What you should do: In the data below, find the line containing "DIGITS3 pin DIO: D0 -> D4", then set down that line and every later line up to and including the line containing "BARO3: BME280 -> BME680", exactly.

Change detection data:
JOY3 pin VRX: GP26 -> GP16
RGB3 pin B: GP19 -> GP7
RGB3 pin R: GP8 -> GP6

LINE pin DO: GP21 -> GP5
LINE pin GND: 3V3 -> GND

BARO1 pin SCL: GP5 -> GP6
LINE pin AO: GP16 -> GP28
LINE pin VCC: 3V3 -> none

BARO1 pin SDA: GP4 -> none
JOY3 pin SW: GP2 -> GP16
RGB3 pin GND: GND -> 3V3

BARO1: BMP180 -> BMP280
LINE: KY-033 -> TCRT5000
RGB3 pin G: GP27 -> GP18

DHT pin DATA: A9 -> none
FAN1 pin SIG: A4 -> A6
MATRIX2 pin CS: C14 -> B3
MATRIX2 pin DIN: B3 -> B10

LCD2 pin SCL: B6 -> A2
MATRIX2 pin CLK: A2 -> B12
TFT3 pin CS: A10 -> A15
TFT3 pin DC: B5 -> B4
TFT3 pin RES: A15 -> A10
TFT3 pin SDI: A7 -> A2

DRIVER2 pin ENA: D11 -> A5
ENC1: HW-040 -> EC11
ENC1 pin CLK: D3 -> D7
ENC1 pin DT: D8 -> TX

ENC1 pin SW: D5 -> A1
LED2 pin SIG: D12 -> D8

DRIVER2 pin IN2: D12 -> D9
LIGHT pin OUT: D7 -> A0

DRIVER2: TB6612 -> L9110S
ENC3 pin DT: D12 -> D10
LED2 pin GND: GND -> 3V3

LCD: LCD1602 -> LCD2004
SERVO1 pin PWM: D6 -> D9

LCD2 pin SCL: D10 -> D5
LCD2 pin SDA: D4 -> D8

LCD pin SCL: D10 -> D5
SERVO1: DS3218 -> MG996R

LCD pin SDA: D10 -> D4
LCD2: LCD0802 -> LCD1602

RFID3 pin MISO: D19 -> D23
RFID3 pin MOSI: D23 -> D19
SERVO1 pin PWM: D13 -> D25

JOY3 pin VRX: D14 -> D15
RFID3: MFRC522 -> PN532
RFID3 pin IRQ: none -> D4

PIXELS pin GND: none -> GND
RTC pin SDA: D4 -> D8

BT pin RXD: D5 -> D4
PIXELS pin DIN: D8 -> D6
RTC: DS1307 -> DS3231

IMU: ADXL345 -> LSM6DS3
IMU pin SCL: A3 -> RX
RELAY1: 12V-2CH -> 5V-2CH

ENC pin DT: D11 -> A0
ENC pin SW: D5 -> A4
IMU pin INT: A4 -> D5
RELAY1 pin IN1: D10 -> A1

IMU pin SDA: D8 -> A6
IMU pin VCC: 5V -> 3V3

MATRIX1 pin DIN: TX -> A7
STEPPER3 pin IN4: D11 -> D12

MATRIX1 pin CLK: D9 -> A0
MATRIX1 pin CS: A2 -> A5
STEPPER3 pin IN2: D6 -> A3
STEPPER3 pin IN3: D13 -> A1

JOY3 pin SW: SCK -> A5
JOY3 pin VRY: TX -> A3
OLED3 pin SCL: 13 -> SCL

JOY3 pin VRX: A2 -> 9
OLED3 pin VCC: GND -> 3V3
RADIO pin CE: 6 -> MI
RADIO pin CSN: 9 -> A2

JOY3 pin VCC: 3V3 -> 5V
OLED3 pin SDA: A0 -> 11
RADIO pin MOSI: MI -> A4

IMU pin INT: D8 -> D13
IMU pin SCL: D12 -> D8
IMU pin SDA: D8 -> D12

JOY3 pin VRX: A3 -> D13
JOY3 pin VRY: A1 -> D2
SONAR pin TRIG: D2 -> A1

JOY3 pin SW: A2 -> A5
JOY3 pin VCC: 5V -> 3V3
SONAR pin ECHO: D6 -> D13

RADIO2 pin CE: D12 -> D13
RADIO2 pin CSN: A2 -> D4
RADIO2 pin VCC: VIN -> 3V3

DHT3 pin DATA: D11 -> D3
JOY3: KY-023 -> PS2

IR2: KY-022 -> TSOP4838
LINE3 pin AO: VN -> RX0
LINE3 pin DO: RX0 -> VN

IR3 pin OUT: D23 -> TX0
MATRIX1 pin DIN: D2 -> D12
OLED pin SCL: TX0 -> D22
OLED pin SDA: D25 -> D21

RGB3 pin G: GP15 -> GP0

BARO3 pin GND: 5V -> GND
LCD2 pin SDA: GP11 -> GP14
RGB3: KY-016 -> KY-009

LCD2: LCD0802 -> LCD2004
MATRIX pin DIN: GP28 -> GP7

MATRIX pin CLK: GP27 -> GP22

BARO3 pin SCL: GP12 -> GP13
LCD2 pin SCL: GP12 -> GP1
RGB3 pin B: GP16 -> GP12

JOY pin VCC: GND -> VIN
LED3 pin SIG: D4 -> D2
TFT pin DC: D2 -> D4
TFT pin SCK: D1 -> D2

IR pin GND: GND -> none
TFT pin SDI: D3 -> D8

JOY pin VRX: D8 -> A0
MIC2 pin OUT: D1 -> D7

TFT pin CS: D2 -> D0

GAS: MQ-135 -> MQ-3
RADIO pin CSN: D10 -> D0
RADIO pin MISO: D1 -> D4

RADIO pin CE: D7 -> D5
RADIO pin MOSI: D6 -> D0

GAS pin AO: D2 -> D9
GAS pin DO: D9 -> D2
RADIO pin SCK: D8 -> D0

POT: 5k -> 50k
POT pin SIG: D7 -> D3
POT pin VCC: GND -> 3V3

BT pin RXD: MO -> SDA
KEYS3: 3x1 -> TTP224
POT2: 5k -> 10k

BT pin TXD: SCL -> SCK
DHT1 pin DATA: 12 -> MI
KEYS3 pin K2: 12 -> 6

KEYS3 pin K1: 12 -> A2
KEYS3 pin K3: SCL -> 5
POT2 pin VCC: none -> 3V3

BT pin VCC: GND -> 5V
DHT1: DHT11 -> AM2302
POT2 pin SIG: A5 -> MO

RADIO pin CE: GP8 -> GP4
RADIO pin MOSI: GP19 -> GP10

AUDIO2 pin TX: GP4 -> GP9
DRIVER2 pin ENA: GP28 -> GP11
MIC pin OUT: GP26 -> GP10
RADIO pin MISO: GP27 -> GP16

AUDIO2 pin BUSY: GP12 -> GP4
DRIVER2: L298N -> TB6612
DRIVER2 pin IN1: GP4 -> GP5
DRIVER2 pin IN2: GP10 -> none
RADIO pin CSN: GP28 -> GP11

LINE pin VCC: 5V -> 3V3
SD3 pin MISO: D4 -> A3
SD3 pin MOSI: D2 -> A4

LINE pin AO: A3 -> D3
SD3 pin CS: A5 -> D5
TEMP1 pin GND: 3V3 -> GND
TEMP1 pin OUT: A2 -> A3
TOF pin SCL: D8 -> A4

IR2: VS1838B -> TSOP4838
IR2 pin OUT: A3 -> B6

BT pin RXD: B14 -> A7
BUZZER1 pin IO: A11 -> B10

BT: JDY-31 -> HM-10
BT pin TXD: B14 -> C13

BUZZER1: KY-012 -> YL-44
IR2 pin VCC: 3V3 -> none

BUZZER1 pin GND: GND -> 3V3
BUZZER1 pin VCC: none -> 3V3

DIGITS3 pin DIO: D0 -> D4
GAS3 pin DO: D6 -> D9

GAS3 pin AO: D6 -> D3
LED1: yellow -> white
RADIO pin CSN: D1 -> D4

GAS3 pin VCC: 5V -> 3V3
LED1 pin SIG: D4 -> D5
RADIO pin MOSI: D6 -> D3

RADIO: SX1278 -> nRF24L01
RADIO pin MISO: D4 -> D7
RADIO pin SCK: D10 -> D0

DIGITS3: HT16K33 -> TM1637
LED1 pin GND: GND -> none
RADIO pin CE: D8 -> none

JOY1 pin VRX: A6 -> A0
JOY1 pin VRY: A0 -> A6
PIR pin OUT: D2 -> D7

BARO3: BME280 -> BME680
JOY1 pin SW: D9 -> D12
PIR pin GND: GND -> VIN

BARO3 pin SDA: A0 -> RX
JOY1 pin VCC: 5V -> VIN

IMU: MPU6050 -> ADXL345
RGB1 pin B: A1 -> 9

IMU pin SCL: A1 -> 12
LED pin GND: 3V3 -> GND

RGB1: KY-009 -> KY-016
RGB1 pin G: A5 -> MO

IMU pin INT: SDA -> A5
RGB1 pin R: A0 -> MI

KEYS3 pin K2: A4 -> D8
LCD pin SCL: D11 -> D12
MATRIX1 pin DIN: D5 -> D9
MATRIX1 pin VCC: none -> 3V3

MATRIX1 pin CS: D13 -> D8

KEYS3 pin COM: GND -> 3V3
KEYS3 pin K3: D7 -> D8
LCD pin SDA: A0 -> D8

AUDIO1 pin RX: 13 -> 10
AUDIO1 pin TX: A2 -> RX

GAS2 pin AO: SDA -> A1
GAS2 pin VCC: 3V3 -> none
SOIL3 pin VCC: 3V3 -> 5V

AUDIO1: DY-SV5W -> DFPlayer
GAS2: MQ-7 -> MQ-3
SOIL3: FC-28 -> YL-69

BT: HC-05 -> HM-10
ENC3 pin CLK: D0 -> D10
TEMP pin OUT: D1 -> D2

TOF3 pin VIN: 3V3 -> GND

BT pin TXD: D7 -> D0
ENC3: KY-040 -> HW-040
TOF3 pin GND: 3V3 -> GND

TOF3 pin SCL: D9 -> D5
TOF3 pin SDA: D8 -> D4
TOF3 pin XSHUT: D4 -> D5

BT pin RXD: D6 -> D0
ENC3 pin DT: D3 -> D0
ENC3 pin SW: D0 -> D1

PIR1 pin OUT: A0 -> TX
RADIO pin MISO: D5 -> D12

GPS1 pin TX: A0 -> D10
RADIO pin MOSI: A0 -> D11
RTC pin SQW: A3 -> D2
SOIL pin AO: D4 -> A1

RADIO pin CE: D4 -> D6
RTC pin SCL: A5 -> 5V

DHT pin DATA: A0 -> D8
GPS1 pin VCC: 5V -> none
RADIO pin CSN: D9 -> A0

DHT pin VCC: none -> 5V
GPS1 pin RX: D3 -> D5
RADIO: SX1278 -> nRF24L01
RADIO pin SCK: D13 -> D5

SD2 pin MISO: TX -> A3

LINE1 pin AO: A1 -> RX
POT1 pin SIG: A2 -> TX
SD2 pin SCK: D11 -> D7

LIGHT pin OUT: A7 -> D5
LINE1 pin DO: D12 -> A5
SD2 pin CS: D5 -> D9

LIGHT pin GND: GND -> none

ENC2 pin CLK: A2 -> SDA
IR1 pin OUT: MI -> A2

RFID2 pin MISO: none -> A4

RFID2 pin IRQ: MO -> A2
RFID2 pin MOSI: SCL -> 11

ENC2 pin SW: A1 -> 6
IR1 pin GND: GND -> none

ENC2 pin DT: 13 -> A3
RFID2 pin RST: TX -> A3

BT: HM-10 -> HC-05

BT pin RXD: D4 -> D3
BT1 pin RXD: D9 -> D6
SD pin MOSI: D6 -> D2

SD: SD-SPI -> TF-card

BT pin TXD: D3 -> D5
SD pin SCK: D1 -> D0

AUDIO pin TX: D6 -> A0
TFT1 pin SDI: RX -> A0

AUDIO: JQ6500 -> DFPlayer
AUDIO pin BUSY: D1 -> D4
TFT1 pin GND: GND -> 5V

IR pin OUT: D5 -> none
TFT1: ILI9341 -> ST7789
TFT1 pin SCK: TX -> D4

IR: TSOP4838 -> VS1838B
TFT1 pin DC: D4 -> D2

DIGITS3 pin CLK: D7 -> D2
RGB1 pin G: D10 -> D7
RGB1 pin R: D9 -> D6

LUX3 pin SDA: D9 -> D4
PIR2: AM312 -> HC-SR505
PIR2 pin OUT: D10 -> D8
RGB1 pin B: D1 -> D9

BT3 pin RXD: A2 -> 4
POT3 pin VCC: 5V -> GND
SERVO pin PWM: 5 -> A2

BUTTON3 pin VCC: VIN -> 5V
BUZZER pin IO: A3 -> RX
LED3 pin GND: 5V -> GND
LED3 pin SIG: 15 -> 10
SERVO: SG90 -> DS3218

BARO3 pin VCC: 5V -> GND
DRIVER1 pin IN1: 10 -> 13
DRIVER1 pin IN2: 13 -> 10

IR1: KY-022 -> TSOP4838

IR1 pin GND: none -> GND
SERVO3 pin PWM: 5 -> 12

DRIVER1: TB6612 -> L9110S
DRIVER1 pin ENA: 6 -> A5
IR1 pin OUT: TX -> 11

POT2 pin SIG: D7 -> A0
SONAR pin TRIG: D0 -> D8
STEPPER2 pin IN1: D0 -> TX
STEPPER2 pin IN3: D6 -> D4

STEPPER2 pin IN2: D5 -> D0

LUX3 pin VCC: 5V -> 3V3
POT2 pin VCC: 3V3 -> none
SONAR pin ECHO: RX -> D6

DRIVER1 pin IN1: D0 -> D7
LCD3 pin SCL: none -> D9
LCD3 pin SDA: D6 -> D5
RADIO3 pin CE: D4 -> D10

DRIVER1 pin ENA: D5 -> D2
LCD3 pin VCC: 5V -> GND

Finished task:
DIGITS3 pin DIO: D0 -> D4
GAS3 pin DO: D6 -> D9

GAS3 pin AO: D6 -> D3
LED1: yellow -> white
RADIO pin CSN: D1 -> D4

GAS3 pin VCC: 5V -> 3V3
LED1 pin SIG: D4 -> D5
RADIO pin MOSI: D6 -> D3

RADIO: SX1278 -> nRF24L01
RADIO pin MISO: D4 -> D7
RADIO pin SCK: D10 -> D0

DIGITS3: HT16K33 -> TM1637
LED1 pin GND: GND -> none
RADIO pin CE: D8 -> none

JOY1 pin VRX: A6 -> A0
JOY1 pin VRY: A0 -> A6
PIR pin OUT: D2 -> D7

BARO3: BME280 -> BME680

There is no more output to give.